> **PROBLEM DETAILS**: If a line in the listing carries the word "yellow", return a copy of that line.

> **LISTED RECORDS**:
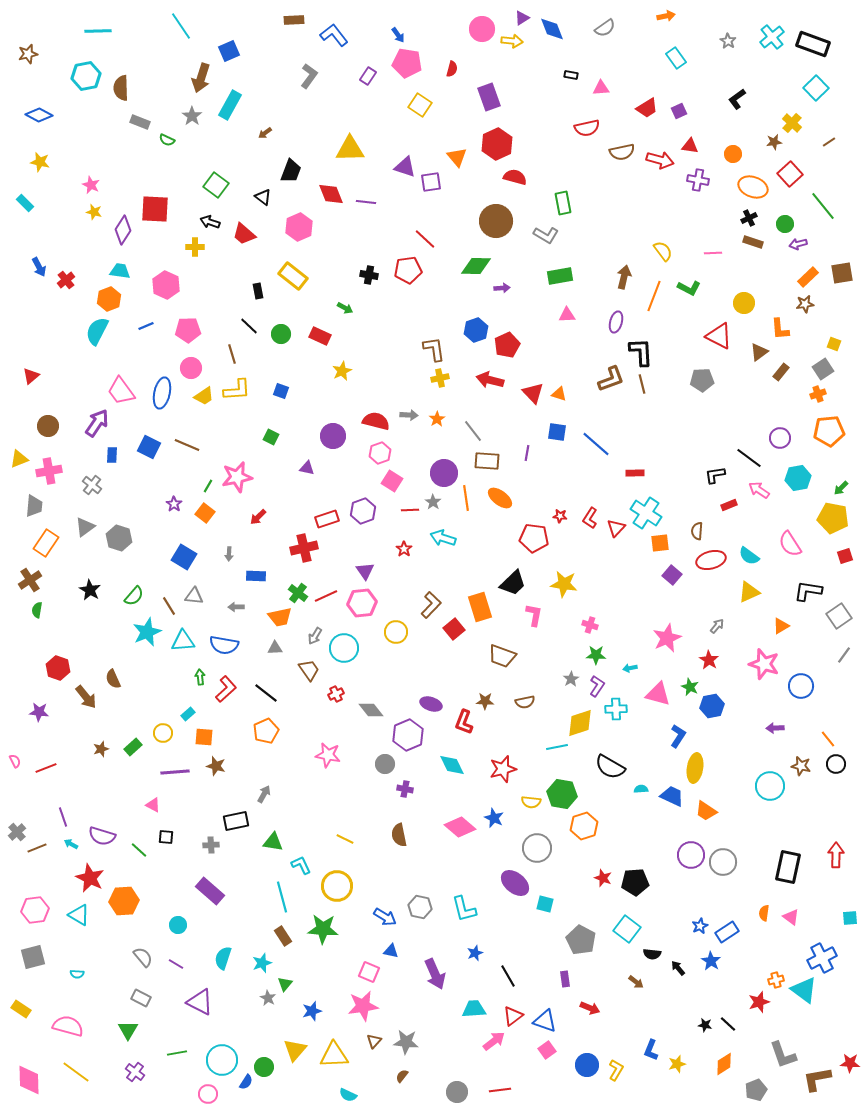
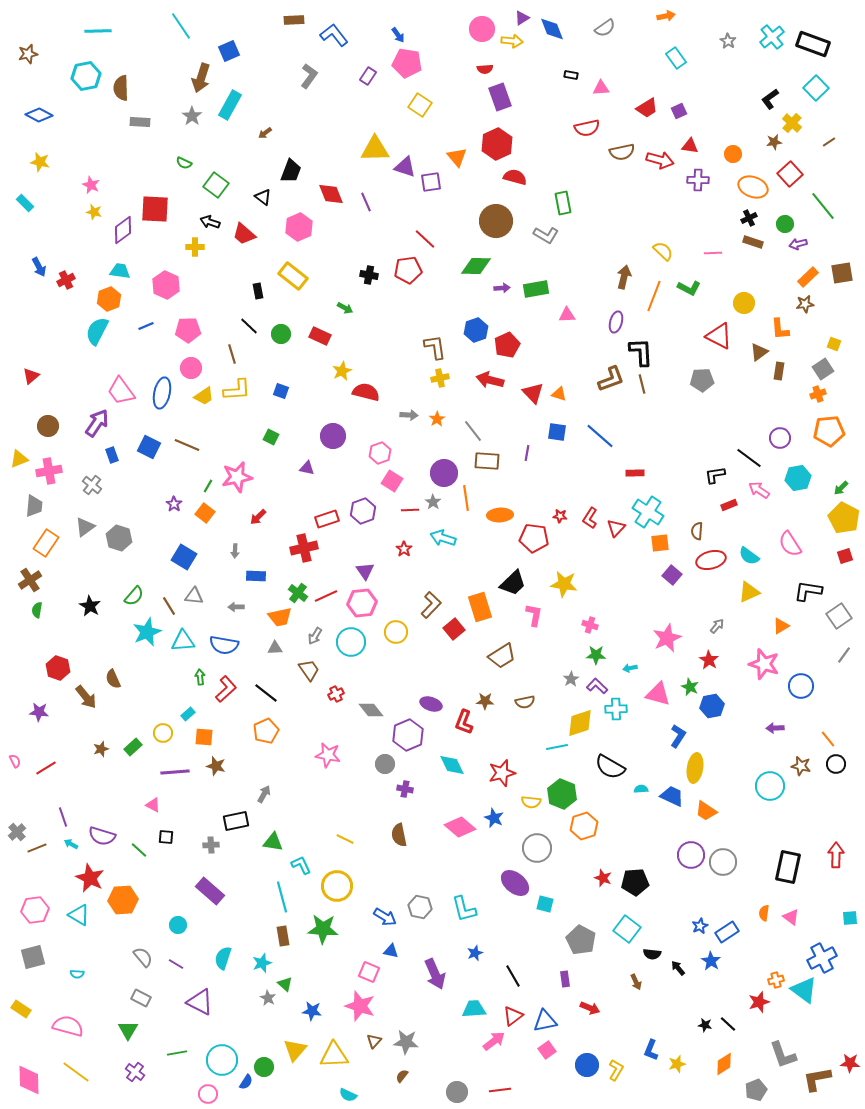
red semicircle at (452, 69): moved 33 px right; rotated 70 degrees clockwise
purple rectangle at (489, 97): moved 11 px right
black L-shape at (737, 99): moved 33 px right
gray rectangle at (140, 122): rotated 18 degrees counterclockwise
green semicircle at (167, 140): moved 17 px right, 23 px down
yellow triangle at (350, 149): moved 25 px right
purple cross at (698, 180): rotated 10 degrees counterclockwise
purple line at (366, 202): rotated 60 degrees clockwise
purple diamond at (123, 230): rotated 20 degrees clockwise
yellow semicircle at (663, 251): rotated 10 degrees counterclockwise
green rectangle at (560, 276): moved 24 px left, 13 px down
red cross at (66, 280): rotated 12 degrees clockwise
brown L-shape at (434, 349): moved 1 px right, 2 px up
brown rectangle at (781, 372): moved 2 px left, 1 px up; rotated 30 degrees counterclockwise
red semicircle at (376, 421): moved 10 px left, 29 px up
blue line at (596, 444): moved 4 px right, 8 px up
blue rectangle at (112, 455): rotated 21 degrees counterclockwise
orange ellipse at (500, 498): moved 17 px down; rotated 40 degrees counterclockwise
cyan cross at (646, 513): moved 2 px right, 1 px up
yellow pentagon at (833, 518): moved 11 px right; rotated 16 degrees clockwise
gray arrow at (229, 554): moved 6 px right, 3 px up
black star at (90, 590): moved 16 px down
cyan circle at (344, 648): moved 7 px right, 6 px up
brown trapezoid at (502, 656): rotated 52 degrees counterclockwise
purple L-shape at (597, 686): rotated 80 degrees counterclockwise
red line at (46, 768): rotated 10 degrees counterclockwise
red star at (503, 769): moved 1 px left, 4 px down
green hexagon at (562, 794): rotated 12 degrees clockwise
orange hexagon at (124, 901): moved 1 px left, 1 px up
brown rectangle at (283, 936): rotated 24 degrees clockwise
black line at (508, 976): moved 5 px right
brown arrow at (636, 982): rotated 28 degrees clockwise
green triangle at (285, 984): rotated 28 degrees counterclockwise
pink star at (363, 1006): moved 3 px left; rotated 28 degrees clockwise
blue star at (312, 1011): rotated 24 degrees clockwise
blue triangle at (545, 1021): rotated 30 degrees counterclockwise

> **OUTPUT BELOW**:
yellow triangle at (350, 149): moved 25 px right
yellow semicircle at (663, 251): rotated 10 degrees counterclockwise
yellow pentagon at (833, 518): moved 11 px right; rotated 16 degrees clockwise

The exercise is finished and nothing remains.